BEGIN RECORDED DATA

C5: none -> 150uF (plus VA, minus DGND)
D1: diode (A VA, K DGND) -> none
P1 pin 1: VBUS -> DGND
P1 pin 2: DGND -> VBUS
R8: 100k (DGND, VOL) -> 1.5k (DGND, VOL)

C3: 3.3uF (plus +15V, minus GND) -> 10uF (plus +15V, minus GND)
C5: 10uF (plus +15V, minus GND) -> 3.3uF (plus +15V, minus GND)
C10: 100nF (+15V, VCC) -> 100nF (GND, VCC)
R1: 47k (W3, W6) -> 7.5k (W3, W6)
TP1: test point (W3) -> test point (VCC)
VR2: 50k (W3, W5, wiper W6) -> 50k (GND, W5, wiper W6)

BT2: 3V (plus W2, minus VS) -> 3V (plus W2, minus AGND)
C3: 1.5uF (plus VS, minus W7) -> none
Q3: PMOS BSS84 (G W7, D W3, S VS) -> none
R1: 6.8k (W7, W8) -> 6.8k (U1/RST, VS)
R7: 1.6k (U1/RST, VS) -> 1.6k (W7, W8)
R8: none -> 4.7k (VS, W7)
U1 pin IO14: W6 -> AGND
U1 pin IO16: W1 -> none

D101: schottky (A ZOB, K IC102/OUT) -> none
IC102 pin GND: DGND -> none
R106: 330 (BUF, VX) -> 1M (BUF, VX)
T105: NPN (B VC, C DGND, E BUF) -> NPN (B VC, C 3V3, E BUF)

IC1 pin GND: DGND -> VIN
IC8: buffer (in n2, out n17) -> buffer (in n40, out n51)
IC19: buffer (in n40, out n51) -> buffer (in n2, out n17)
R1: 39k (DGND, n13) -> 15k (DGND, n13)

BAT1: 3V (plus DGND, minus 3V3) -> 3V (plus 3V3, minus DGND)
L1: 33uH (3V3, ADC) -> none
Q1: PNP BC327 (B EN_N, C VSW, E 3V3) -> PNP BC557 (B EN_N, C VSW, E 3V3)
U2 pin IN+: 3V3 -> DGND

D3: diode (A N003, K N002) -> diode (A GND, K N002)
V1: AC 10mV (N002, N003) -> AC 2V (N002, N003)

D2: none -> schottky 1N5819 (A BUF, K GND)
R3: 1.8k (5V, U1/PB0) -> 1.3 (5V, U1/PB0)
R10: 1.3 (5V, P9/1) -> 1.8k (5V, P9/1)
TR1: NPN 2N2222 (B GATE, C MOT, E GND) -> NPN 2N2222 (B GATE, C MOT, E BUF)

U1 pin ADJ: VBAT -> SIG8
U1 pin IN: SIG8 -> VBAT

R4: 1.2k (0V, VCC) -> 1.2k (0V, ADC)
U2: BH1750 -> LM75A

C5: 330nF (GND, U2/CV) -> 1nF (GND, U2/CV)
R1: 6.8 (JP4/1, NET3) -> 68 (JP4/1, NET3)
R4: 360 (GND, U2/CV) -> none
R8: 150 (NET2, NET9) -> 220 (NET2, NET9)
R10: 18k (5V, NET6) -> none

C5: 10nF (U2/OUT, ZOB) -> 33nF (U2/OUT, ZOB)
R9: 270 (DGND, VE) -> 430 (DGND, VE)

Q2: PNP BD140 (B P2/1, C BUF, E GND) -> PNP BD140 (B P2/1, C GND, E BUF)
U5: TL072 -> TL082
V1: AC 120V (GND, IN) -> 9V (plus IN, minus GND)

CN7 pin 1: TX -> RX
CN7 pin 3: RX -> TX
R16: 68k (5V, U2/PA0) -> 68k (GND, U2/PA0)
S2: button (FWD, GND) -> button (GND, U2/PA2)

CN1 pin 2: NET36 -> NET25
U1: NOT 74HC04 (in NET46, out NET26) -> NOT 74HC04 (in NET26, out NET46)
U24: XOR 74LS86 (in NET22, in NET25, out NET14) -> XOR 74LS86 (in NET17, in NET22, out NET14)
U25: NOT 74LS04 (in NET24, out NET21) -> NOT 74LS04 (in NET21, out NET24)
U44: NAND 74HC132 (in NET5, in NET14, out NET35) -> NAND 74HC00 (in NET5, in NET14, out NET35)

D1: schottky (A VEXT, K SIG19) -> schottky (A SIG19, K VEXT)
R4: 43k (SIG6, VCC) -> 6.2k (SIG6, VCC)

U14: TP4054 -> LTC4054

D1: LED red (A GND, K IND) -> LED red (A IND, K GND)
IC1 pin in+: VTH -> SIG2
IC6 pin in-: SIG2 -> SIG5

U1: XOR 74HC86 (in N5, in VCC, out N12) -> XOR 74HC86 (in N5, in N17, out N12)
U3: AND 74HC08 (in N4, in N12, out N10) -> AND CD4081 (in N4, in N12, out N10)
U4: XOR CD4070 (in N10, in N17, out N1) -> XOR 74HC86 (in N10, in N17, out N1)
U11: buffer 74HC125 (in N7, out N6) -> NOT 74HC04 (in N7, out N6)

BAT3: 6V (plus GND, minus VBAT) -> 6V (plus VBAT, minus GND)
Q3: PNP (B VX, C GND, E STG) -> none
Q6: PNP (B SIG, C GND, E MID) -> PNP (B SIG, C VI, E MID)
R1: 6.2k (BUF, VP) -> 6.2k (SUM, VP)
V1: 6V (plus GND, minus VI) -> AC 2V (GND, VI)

END RECORDED DATA

**TASK PROMPT:** Using the data above, return every line that contains the string "DGND".

**RESPONSE TO THE EXERCISE:**
C5: none -> 150uF (plus VA, minus DGND)
D1: diode (A VA, K DGND) -> none
P1 pin 1: VBUS -> DGND
P1 pin 2: DGND -> VBUS
R8: 100k (DGND, VOL) -> 1.5k (DGND, VOL)
IC102 pin GND: DGND -> none
T105: NPN (B VC, C DGND, E BUF) -> NPN (B VC, C 3V3, E BUF)
IC1 pin GND: DGND -> VIN
R1: 39k (DGND, n13) -> 15k (DGND, n13)
BAT1: 3V (plus DGND, minus 3V3) -> 3V (plus 3V3, minus DGND)
U2 pin IN+: 3V3 -> DGND
R9: 270 (DGND, VE) -> 430 (DGND, VE)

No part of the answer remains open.